Records to use:
..............................
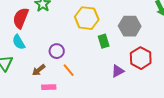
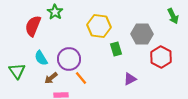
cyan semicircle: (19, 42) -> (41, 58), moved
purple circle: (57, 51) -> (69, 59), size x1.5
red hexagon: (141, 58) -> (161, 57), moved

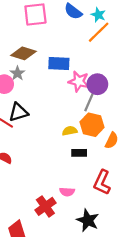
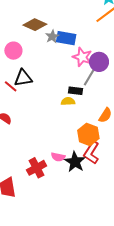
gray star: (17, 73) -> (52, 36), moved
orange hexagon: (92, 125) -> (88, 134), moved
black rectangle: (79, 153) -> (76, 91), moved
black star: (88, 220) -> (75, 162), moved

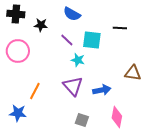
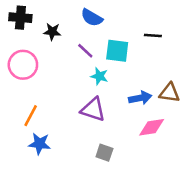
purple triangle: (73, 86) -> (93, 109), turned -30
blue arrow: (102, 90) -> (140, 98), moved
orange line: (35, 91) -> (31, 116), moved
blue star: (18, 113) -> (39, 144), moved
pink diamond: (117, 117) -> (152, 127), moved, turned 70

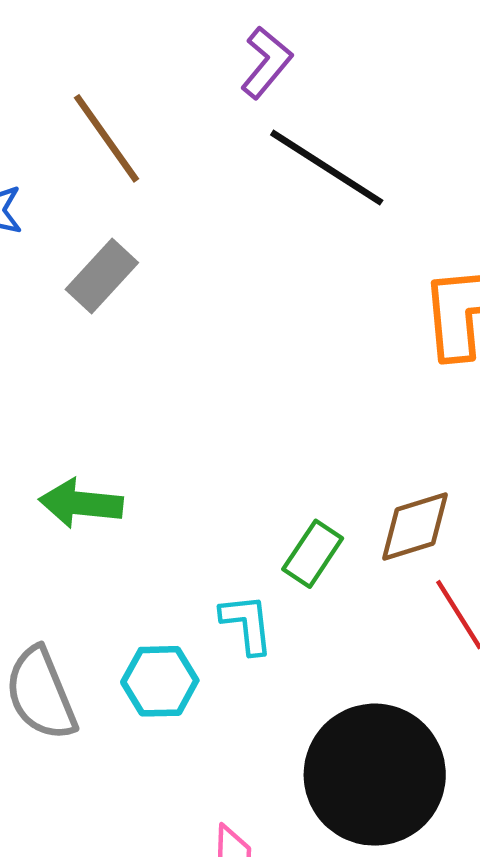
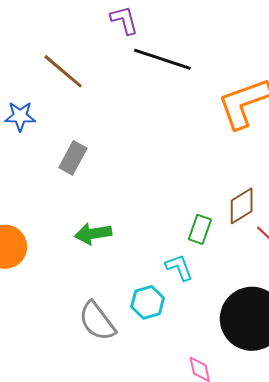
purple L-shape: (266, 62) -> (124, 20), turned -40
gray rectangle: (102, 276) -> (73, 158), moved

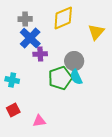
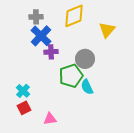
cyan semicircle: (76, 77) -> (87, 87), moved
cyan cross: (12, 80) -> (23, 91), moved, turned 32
..............................
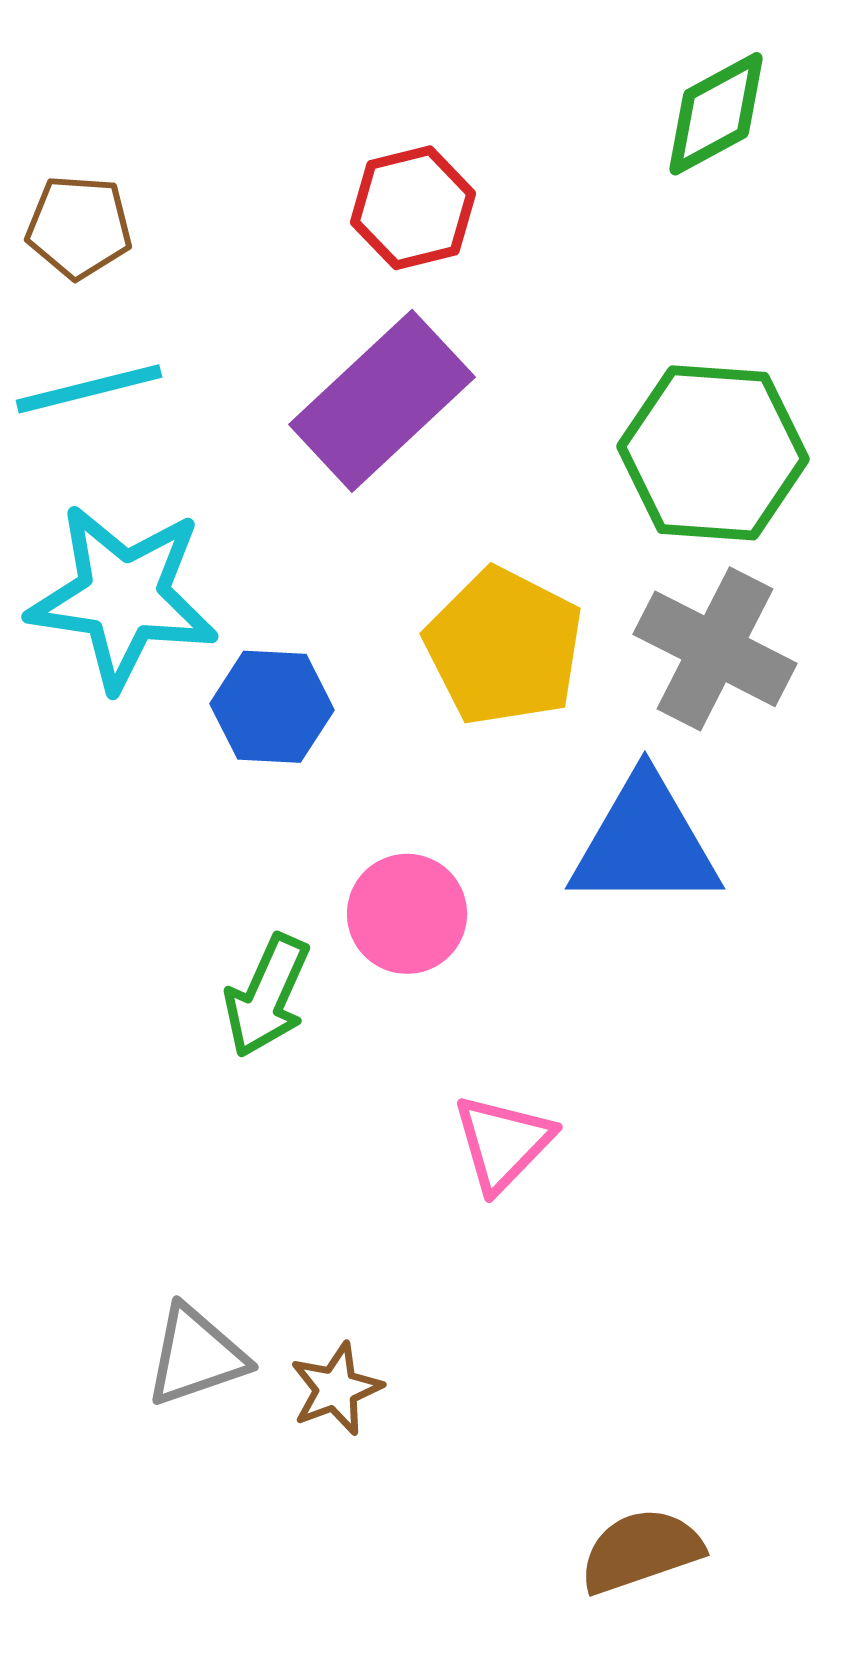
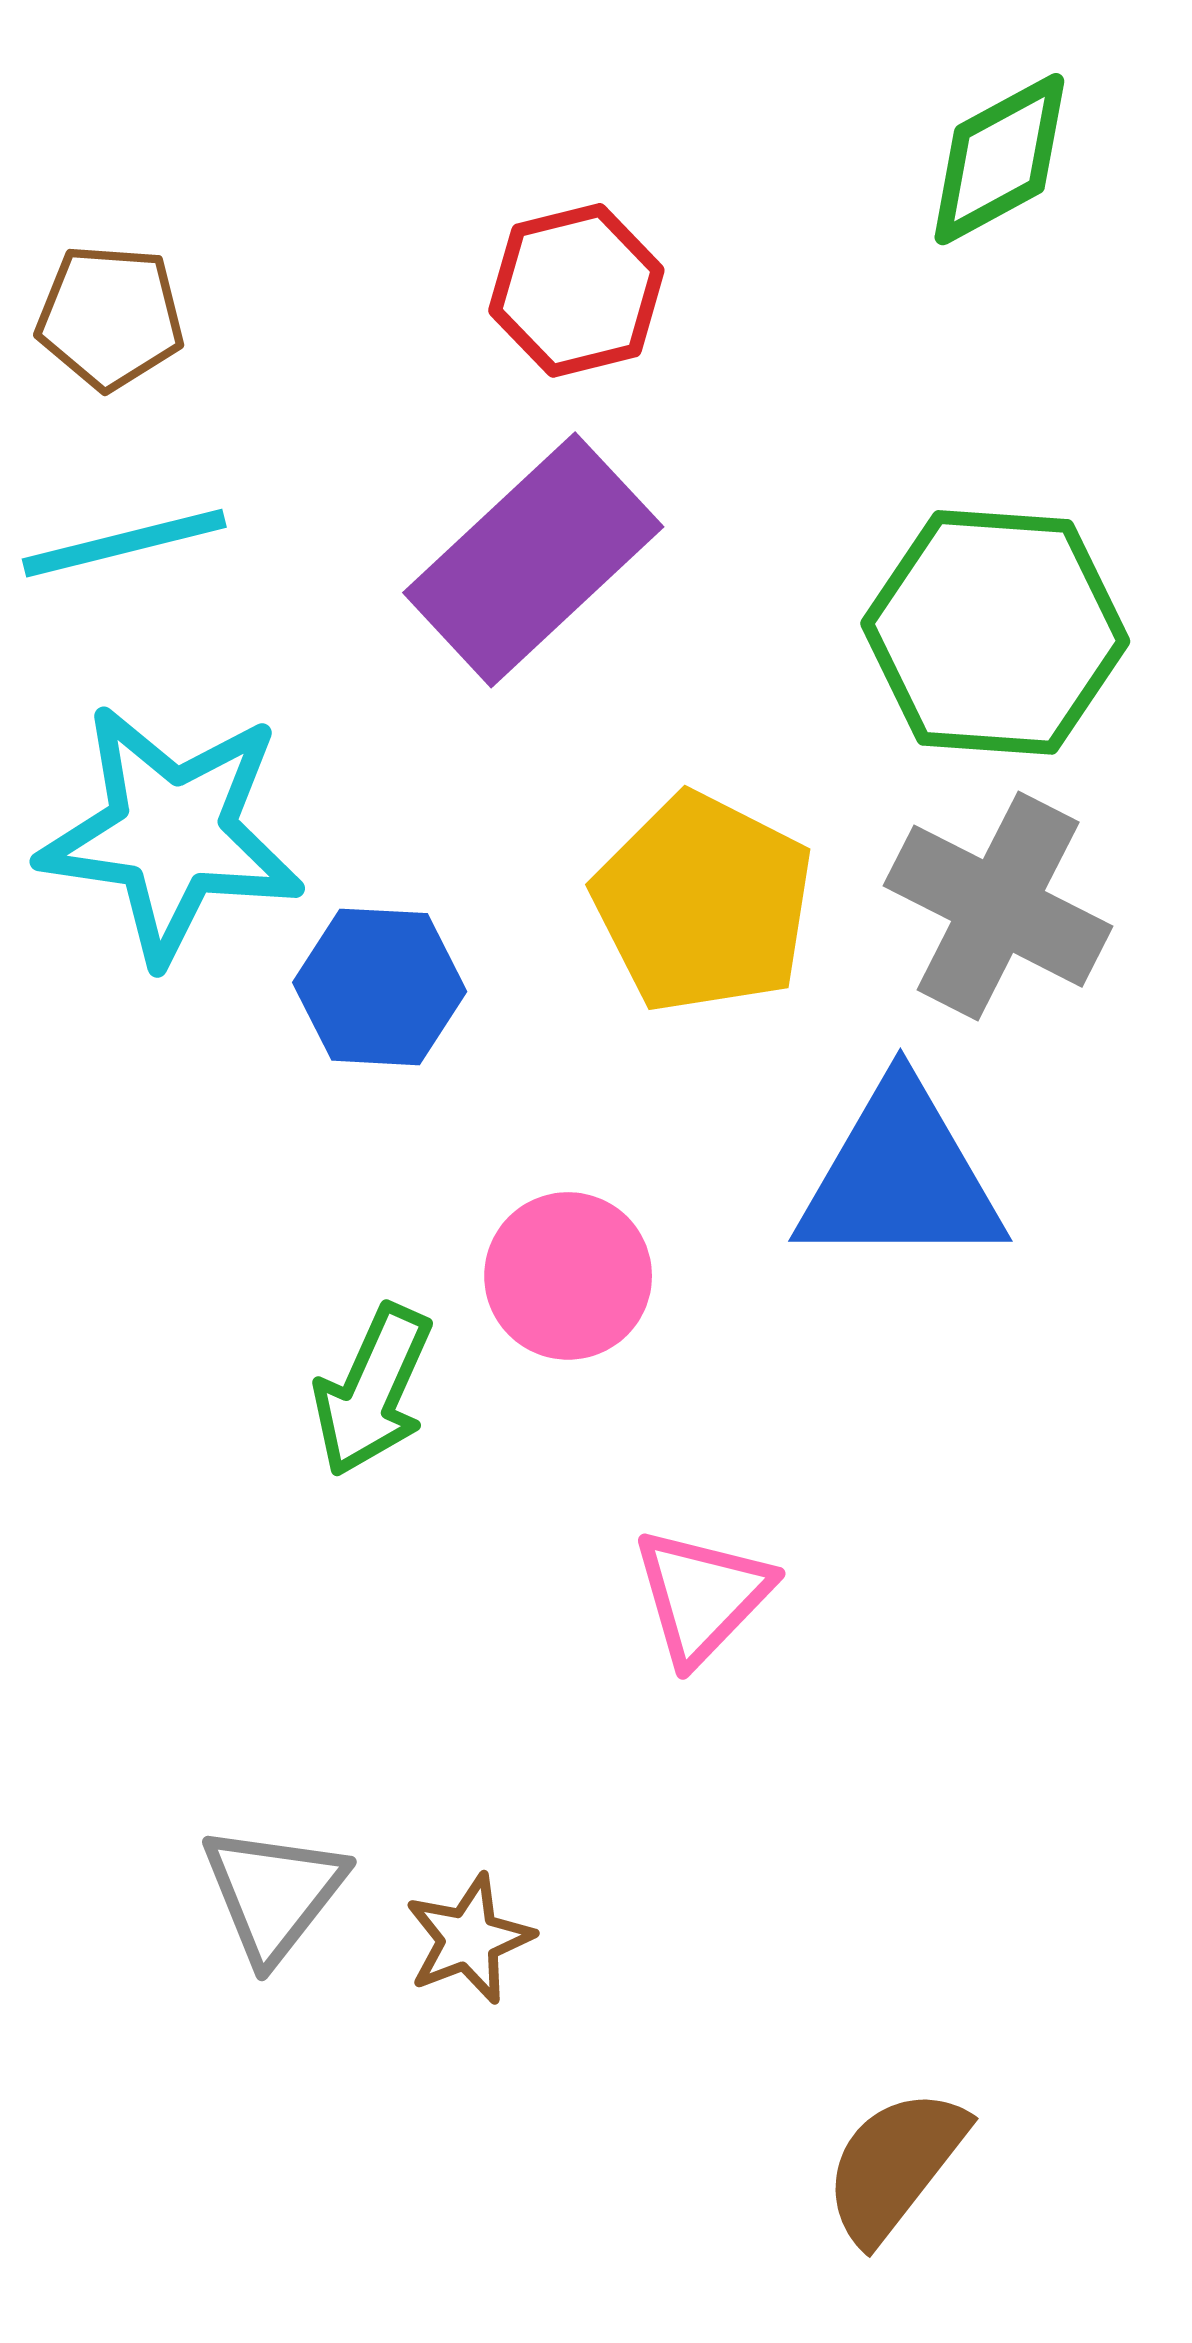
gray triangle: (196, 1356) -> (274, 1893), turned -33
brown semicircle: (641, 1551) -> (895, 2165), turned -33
..............................
Work required: Write down exactly what the lines above say, from the line holding "orange hexagon: (92, 125) -> (88, 134), moved" through the line holding "cyan cross: (12, 80)", and nothing more. Do not copy the pictures.

Task solution:
orange hexagon: (92, 125) -> (88, 134), moved
black rectangle: (79, 153) -> (76, 91), moved
black star: (88, 220) -> (75, 162), moved

purple triangle: (73, 86) -> (93, 109), turned -30
blue arrow: (102, 90) -> (140, 98), moved
orange line: (35, 91) -> (31, 116), moved
blue star: (18, 113) -> (39, 144), moved
pink diamond: (117, 117) -> (152, 127), moved, turned 70

purple L-shape: (266, 62) -> (124, 20), turned -40
gray rectangle: (102, 276) -> (73, 158), moved

cyan semicircle: (76, 77) -> (87, 87), moved
cyan cross: (12, 80) -> (23, 91), moved, turned 32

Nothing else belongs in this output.